* **Records to process**
-- BEGIN --

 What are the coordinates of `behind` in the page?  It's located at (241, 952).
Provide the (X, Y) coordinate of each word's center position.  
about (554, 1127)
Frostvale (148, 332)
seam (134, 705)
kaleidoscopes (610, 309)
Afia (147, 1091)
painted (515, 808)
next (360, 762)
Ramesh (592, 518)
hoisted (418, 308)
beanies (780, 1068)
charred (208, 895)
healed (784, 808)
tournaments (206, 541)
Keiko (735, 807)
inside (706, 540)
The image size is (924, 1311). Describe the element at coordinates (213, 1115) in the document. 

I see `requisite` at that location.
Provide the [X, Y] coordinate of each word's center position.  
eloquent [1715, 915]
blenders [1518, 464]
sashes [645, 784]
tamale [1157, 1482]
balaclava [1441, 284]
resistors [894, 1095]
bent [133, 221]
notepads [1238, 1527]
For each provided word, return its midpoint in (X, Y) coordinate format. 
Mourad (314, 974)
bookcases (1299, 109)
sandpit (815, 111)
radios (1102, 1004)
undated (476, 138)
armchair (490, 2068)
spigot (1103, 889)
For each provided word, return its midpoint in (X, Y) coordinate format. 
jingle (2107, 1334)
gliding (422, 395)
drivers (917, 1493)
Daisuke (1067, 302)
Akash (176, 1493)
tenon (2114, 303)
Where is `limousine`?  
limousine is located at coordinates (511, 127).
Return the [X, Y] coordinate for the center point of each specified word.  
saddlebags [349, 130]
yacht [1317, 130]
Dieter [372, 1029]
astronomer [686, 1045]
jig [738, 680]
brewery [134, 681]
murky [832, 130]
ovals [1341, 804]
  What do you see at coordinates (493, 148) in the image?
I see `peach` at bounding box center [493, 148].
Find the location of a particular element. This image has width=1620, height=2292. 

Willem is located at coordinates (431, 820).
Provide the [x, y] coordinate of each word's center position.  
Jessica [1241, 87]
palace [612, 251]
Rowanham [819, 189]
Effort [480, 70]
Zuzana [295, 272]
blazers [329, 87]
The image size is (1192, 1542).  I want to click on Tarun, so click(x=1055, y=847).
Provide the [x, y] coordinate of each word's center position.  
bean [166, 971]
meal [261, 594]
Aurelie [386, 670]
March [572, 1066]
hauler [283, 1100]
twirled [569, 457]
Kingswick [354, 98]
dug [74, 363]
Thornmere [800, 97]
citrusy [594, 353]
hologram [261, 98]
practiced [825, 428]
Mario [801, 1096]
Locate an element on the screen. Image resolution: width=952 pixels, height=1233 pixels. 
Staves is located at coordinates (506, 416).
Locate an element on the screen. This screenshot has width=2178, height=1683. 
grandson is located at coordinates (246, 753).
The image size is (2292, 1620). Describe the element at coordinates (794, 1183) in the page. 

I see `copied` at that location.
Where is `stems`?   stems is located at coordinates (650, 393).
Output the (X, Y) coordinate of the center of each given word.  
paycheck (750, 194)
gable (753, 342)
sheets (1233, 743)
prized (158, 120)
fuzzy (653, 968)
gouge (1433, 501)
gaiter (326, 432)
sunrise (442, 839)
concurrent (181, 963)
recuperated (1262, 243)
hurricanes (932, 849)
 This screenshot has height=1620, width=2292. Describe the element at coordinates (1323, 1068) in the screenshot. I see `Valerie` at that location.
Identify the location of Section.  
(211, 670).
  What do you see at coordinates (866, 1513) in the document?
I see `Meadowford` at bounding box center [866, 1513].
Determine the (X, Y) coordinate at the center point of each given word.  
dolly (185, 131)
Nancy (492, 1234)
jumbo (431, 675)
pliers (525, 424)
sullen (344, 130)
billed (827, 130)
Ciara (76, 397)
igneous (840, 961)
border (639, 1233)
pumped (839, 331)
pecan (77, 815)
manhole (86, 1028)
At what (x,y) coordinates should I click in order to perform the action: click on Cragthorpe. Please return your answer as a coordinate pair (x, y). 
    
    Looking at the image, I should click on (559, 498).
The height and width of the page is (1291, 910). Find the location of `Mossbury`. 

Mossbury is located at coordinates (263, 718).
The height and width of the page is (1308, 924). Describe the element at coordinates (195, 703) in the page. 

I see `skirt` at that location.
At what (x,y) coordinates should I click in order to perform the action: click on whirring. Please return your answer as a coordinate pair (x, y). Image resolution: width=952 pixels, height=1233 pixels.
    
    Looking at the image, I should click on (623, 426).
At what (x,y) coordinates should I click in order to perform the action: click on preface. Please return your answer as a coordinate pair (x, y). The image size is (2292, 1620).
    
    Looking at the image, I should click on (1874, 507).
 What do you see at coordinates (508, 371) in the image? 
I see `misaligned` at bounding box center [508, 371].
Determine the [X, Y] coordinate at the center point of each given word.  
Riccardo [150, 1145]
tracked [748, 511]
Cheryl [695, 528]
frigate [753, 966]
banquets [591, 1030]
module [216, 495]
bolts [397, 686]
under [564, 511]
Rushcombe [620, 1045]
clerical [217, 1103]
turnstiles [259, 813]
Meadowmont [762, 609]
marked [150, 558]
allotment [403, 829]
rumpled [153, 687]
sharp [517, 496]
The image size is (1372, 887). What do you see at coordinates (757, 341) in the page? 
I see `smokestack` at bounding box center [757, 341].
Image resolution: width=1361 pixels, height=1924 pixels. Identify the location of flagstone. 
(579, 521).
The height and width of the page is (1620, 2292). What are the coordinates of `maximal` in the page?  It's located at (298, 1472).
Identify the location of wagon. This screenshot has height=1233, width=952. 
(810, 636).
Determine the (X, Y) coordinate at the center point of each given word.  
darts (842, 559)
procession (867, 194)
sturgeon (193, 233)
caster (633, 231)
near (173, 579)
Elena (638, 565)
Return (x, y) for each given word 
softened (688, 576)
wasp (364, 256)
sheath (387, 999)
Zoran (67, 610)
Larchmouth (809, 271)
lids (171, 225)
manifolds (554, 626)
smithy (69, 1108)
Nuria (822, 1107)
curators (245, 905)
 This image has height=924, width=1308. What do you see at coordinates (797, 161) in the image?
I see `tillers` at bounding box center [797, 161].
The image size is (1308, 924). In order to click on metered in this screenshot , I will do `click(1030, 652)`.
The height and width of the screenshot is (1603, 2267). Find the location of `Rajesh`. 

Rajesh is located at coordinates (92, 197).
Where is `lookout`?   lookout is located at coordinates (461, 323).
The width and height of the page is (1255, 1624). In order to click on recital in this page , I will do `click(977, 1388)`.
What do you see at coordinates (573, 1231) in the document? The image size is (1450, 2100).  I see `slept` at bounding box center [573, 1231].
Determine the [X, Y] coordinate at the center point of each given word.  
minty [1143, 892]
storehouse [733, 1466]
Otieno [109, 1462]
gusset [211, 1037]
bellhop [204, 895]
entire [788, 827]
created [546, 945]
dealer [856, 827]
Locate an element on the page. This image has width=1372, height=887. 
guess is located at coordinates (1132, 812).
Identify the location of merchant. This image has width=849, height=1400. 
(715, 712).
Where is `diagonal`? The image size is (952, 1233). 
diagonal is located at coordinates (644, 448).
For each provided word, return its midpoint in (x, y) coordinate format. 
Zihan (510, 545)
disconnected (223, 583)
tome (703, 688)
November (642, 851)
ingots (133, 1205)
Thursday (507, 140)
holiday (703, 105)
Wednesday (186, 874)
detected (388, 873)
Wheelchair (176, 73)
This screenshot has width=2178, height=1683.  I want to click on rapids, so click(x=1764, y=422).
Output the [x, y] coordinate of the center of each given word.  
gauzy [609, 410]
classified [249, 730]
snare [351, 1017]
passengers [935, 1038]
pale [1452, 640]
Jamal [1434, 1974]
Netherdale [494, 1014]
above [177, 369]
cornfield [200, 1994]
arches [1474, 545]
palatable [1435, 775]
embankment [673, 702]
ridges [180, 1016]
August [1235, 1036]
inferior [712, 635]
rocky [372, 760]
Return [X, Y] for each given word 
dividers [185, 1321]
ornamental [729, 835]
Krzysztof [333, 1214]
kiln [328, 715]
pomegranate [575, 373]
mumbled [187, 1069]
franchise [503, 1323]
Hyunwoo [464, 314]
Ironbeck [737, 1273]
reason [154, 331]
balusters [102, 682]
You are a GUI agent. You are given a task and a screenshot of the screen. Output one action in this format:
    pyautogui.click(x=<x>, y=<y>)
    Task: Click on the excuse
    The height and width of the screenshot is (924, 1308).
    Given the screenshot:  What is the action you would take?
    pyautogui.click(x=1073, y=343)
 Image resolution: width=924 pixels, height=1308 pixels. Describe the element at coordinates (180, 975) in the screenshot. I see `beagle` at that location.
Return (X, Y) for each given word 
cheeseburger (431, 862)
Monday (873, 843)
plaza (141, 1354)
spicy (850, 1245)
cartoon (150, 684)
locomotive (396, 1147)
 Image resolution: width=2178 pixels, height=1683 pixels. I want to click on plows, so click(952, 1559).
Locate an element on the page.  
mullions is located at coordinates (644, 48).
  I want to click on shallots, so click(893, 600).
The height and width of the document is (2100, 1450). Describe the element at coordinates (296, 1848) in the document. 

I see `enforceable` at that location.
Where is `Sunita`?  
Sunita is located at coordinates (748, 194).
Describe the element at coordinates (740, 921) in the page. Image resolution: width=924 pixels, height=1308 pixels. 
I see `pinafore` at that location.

-- END --

* **Instruction**
Replace "kaleidoscopes" with "telescopes" in the material from its first line through the line containing "Afia (147, 1091)", and give those lines with everything else unchanged.

* **Expected answer**
 What are the coordinates of `behind` in the page?  It's located at (241, 952).
Provide the (X, Y) coordinate of each word's center position.  
about (554, 1127)
Frostvale (148, 332)
seam (134, 705)
telescopes (610, 309)
Afia (147, 1091)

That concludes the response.